- [WHAT IS NEEDED]: Reproduce the listing exactly, with no pictures in your copy.

= = = = =

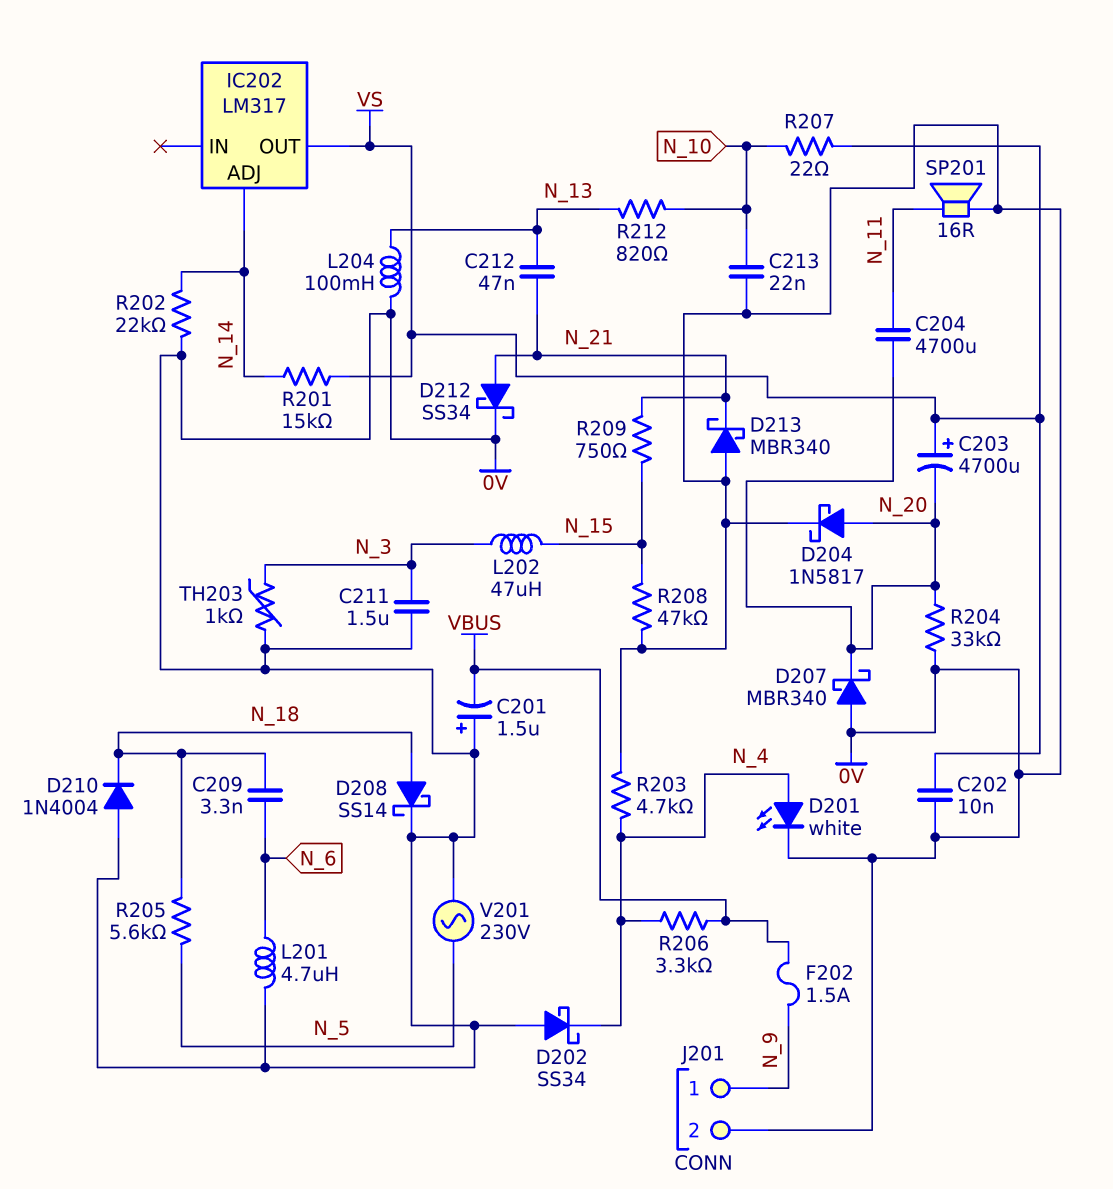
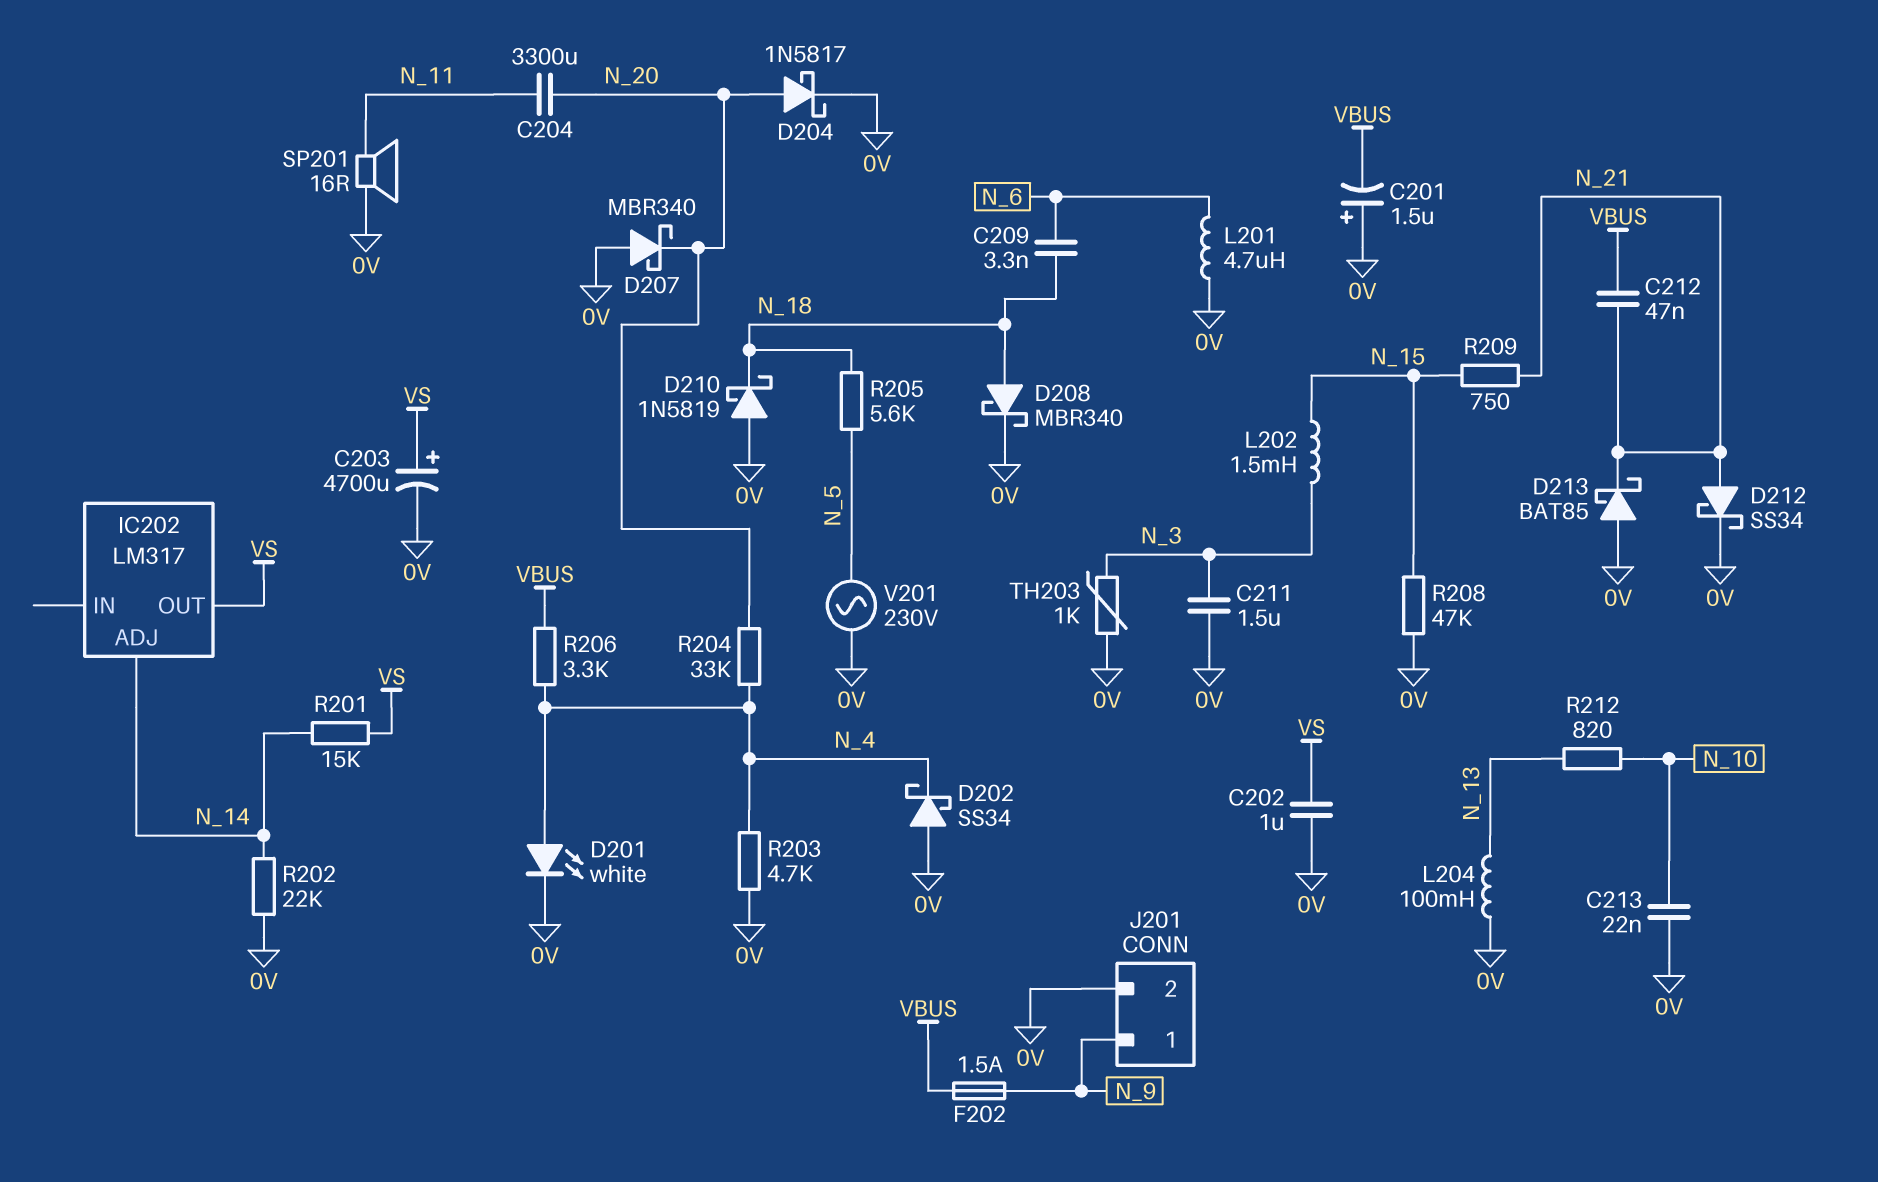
C202: 10nF (0V, VS) -> 1uF (0V, VS)
C203: 4700uF (plus VS, minus N_20) -> 4700uF (plus VS, minus 0V)
C204: 4700uF (N_11, N_20) -> 3300uF (N_11, N_20)
C212: 47nF (N_13, N_21) -> 47nF (N_21, VBUS)
D208: schottky SS14 (A N_18, K 0V) -> schottky MBR340 (A N_18, K 0V)
D210: diode 1N4004 (A 0V, K N_18) -> schottky 1N5819 (A 0V, K N_18)
D213: schottky MBR340 (A 0V, K N_21) -> schottky BAT85 (A 0V, K N_21)
L202: 47uH (N_3, N_15) -> 1.5mH (N_3, N_15)
R204: 33k (0V, N_20) -> 33k (N_4, N_20)
R207: 22 (N_10, VS) -> none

= = = = =

- [ANSWER AREA]:
C202: 10nF (0V, VS) -> 1uF (0V, VS)
C203: 4700uF (plus VS, minus N_20) -> 4700uF (plus VS, minus 0V)
C204: 4700uF (N_11, N_20) -> 3300uF (N_11, N_20)
C212: 47nF (N_13, N_21) -> 47nF (N_21, VBUS)
D208: schottky SS14 (A N_18, K 0V) -> schottky MBR340 (A N_18, K 0V)
D210: diode 1N4004 (A 0V, K N_18) -> schottky 1N5819 (A 0V, K N_18)
D213: schottky MBR340 (A 0V, K N_21) -> schottky BAT85 (A 0V, K N_21)
L202: 47uH (N_3, N_15) -> 1.5mH (N_3, N_15)
R204: 33k (0V, N_20) -> 33k (N_4, N_20)
R207: 22 (N_10, VS) -> none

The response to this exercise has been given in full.